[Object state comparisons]
____

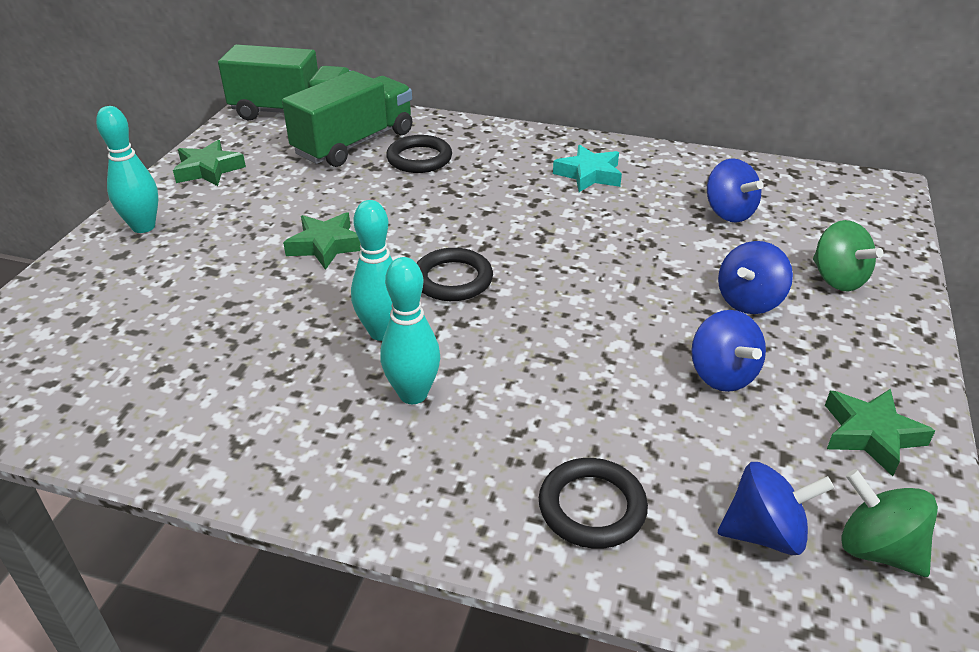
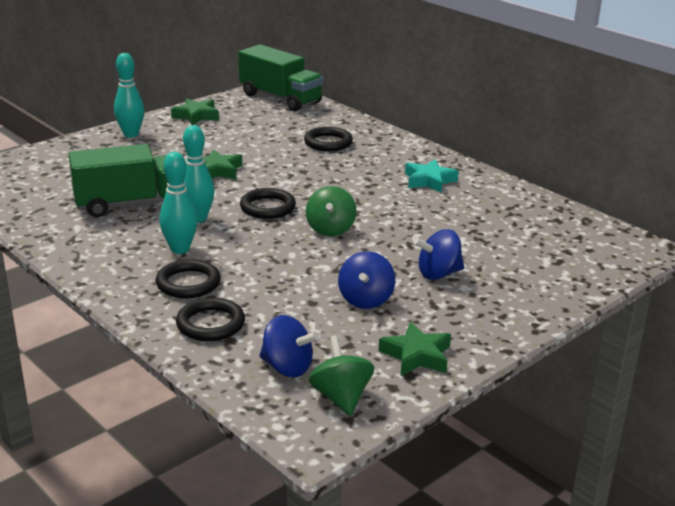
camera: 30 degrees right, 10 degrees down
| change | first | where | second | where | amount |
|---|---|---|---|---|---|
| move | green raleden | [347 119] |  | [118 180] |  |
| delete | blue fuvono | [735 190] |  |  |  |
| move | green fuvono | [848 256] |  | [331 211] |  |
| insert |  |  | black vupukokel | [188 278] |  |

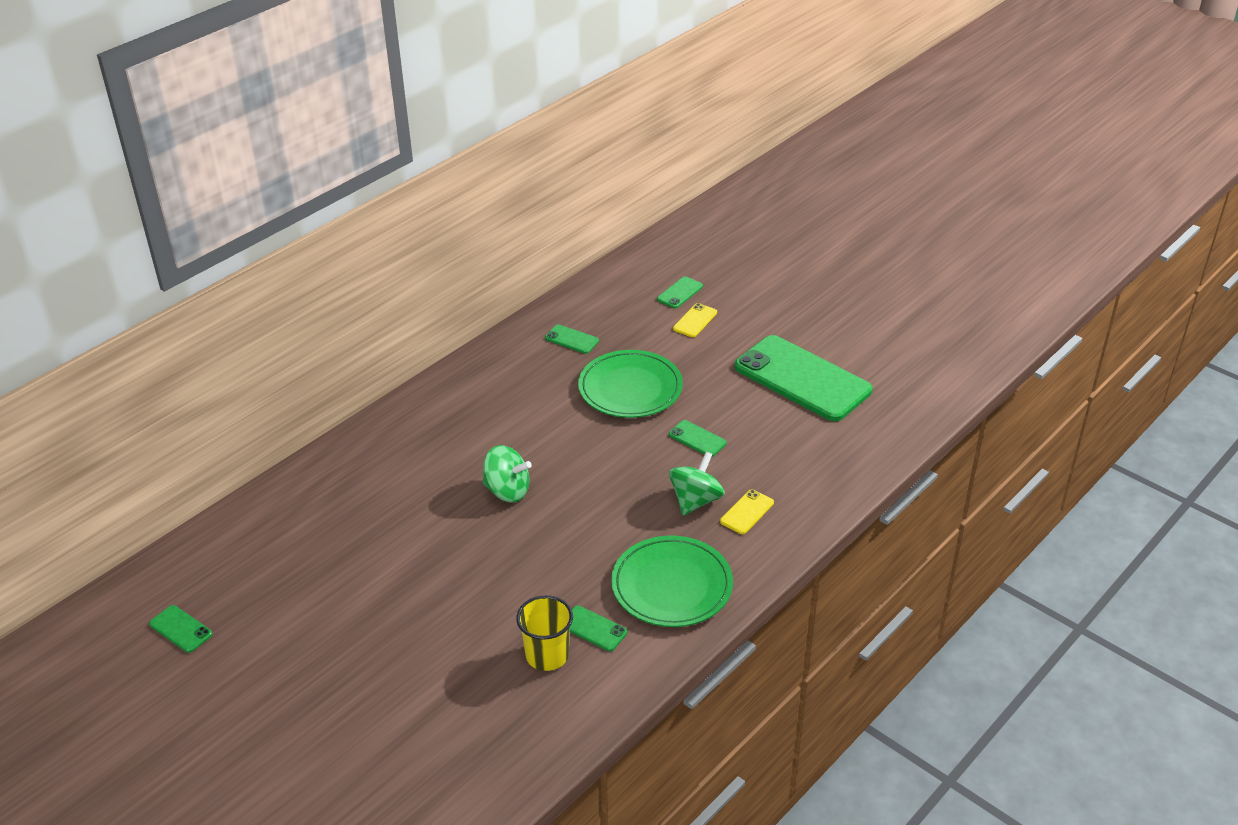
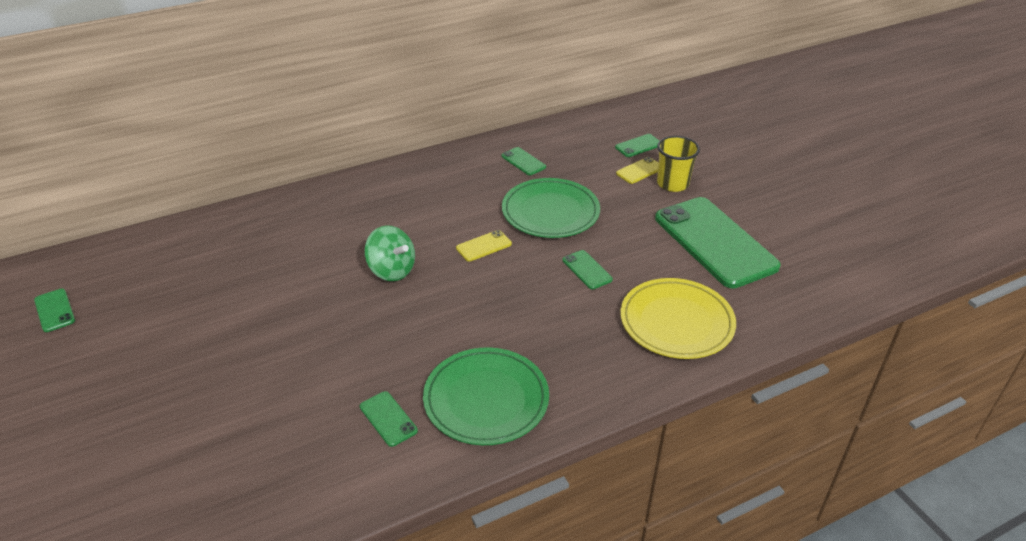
camera: 20 degrees right, 0 degrees up
| change | first | where | second | where | amount |
|---|---|---|---|---|---|
| delete | green fuvono | [697 484] |  |  |  |
| move | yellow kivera | [747 511] |  | [484 246] |  |
| move | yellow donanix | [544 633] |  | [678 164] |  |
| insert |  |  | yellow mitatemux | [678 318] |  |

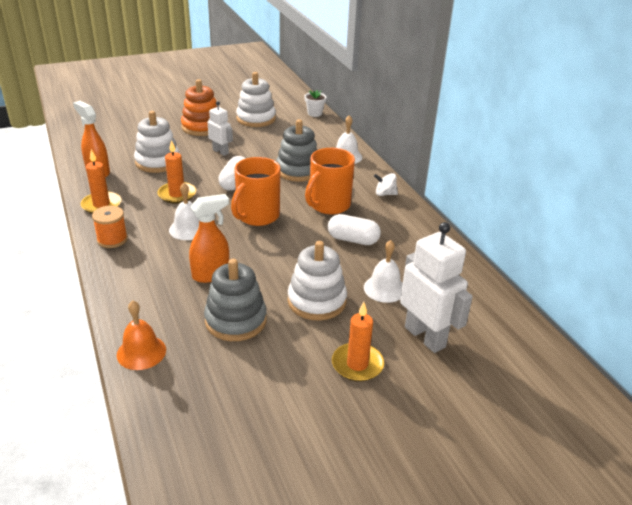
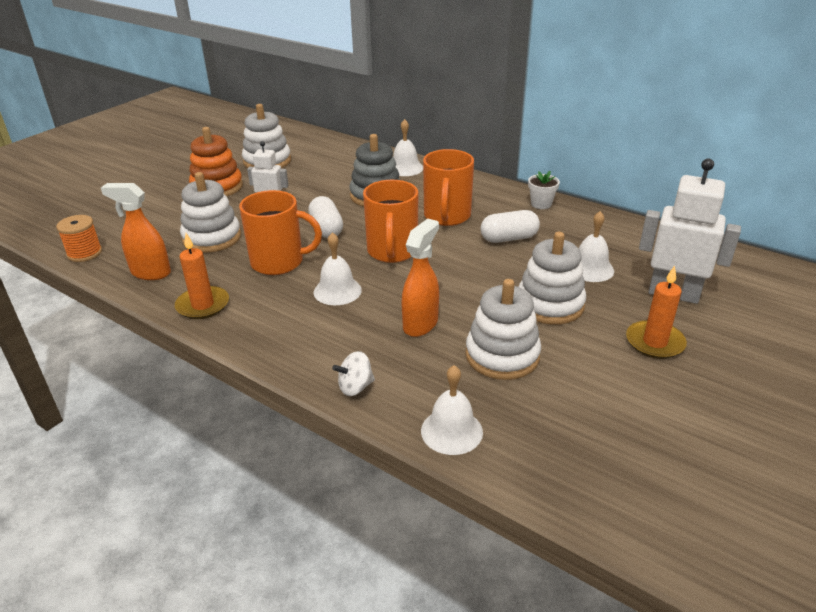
camera: 30 degrees left, 0 degrees up
| change | first | where | second | where | amount |
|---|---|---|---|---|---|
| move | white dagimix | [315 103] |  | [544 190] |  |
| replace | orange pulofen | [176 172] | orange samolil | [280 232] |  |
| move | white fuvono | [386 184] |  | [353 373] |  |
| move | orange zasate | [110 227] |  | [79 238] |  |
| recolor | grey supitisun | [235 300] | white supitisun | [503 329] |  |
| recolor | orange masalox | [141 335] | white masalox | [452 410] |  |

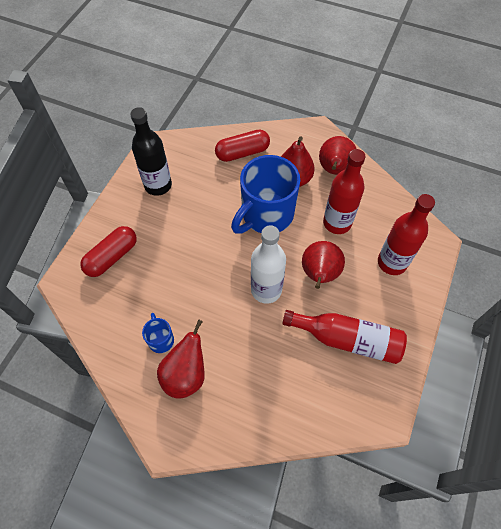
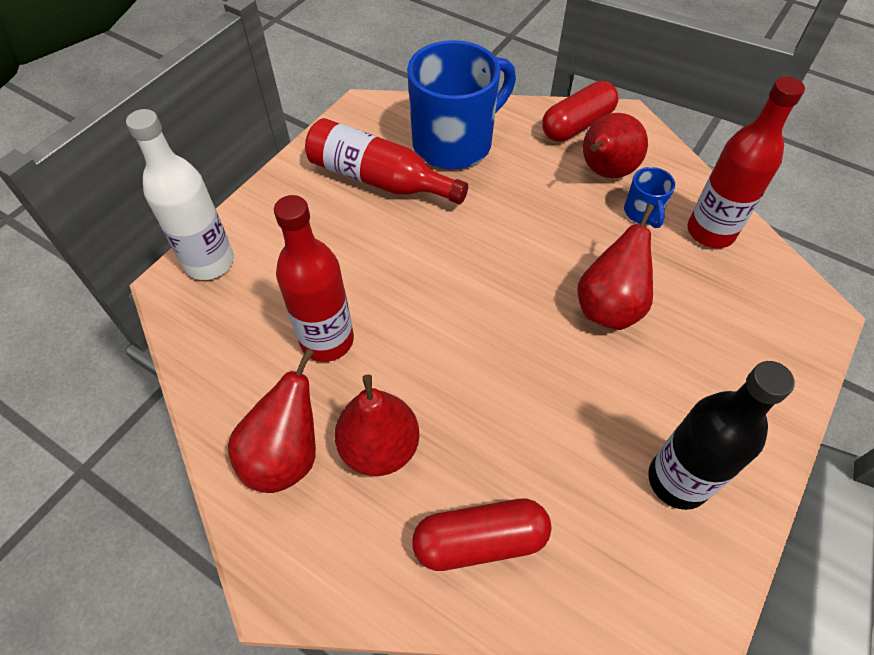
camera: 170 degrees left, 5 degrees down
| change | first | where | second | where | amount |
|---|---|---|---|---|---|
| move | blue samolil | [265 194] |  | [461 104] |  |
| move | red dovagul | [406 234] |  | [746 162] |  |
| move | white dovagul | [268 264] |  | [180 194] |  |
| move | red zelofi | [108 251] |  | [580 111] |  |
| move | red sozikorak | [323 265] |  | [615 267] |  |

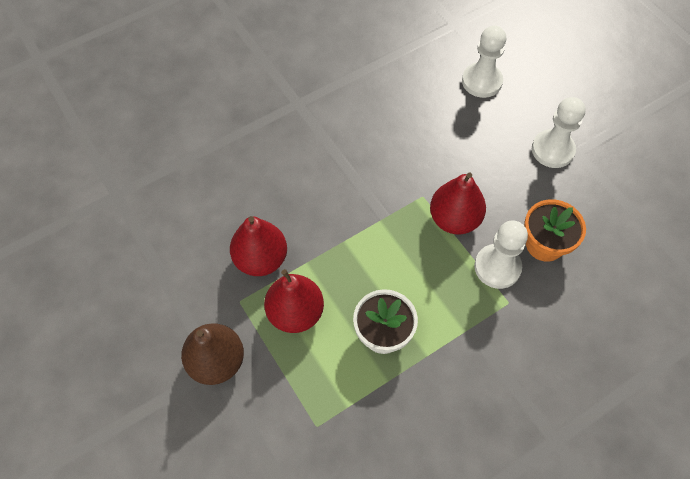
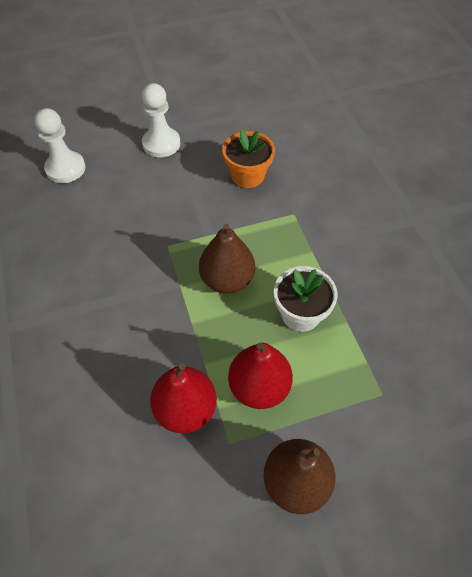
camera: 75 degrees left, 5 degrees down
| change | first | where | second | where | amount |
|---|---|---|---|---|---|
| delete | red sozikorak | [458 203] |  |  |  |
| delete | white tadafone | [501 255] |  |  |  |
| insert |  |  | brown sozikorak | [227 259] |  |

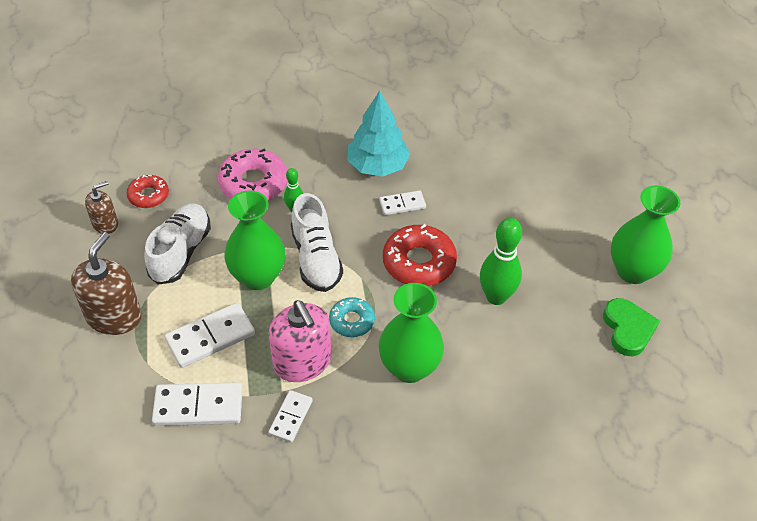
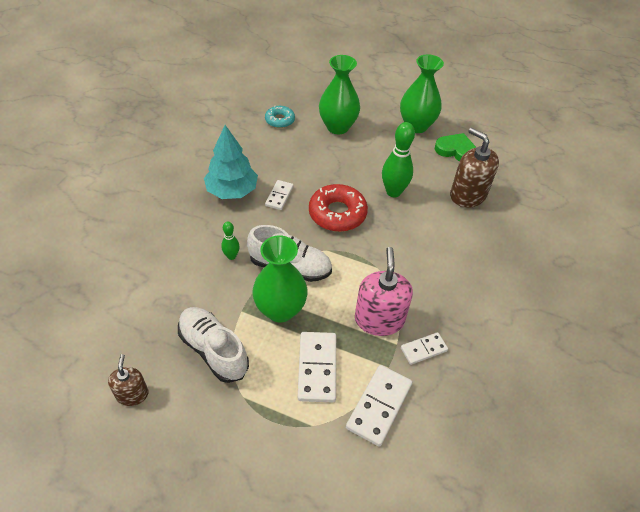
camera: 60 degrees left, 0 degrees up
| change | first | where | second | where | amount |
|---|---|---|---|---|---|
| delete | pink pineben | [252 174] |  |  |  |
| delete | red pineben | [148 191] |  |  |  |
| move | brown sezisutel | [106 283] |  | [474 168] |  |
| move | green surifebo | [411 333] |  | [339 94] |  |
| move | turquoise pineben | [352 317] |  | [280 117] |  |
| rotate | pink sezisutel | [300 341] |  | [384 291] | 90 degrees counterclockwise |
| rotate | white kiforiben | [290 416] |  | [424 348] | 75 degrees counterclockwise |

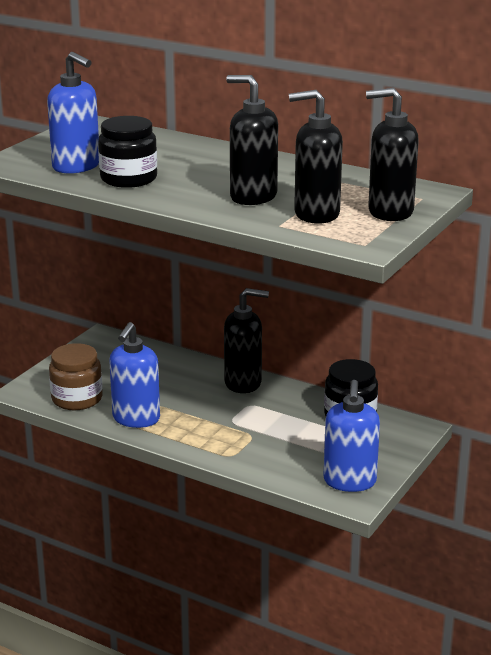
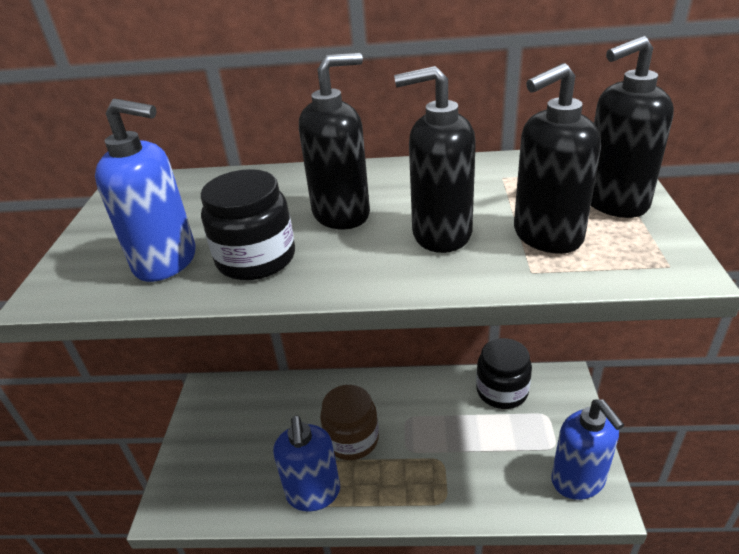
camera: 25 degrees left, 10 degrees up
| change | first | where | second | where | amount |
|---|---|---|---|---|---|
| move | black sezisutel | [246 340] |  | [334 141] |  |
| move | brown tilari | [76 376] |  | [349 422] |  |

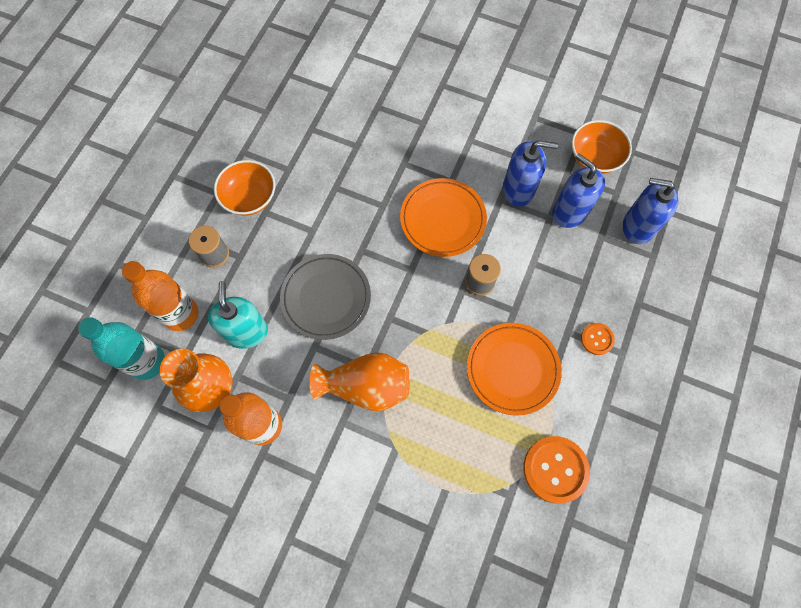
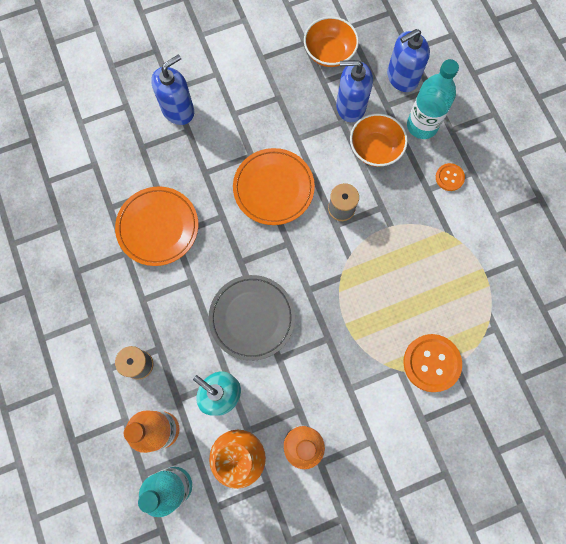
camera: 45 degrees left, 5 degrees up
| change | first | where | second | where | amount |
|---|---|---|---|---|---|
| move | blue sezisutel | [530 173] |  | [172 89] |  |
| move | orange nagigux | [244 187] |  | [379 140] |  |
| move | orange mitatemux | [514 369] |  | [156 226] |  |
| delete | orange surifebo | [360 382] |  |  |  |
| move | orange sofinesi | [556 469] |  | [432 363] |  |
| insert |  |  | turquoise dovagul | [433 99] |  |

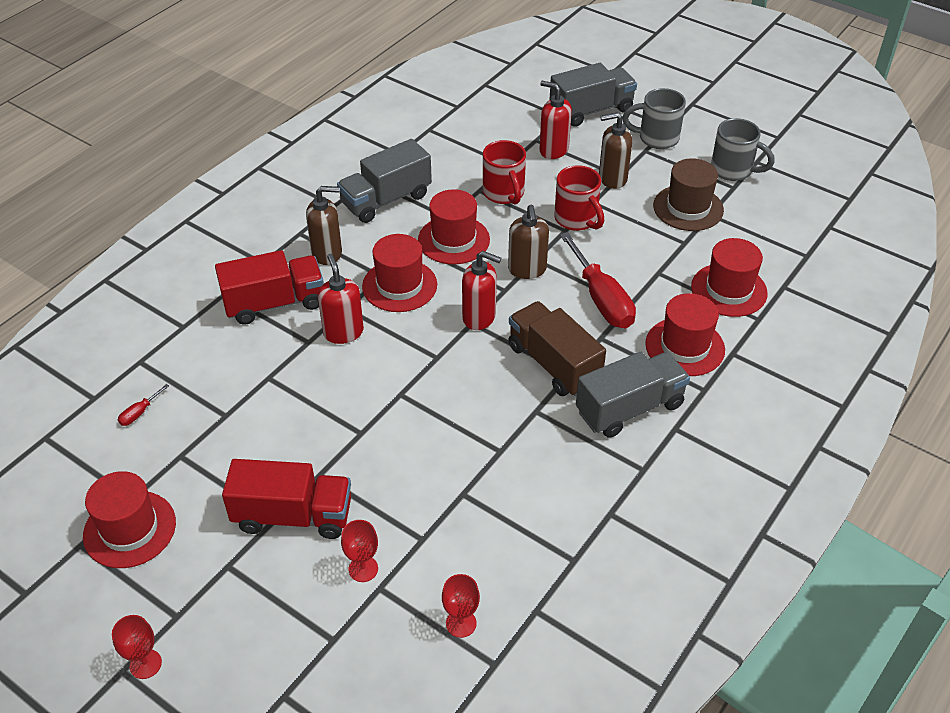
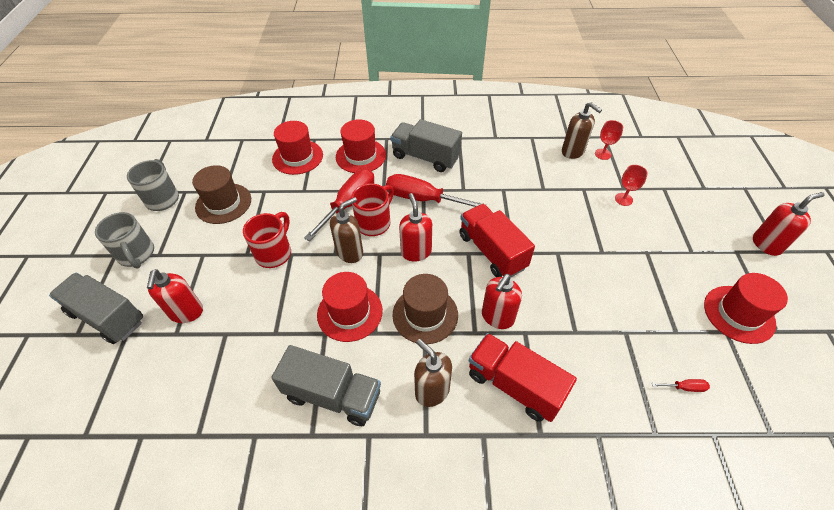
camera: 125 degrees left, 5 degrees up
| change | first | where | second | where | amount |
|---|---|---|---|---|---|
| move | brown sezisutel | [615 150] |  | [582 130] |  |
| move | red samolil | [504 172] |  | [372 209] |  |
| recolor | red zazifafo | [399 273] | brown zazifafo | [425 309] |  |
| replace | brown raleden | [557 349] | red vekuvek | [436 190] |  |
| move | red raleden | [286 499] |  | [497 240] |  |
| replace | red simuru | [137 647] | red sezisutel | [788 224] |  |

____

* Task objective *
Taking the records above, retype every line from the one with "green raleden |" down to the one with "fuvono | [848", exactly and with nothing else.

* Result below *
| move | green raleden | [347 119] |  | [118 180] |  |
| delete | blue fuvono | [735 190] |  |  |  |
| move | green fuvono | [848 256] |  | [331 211] |  |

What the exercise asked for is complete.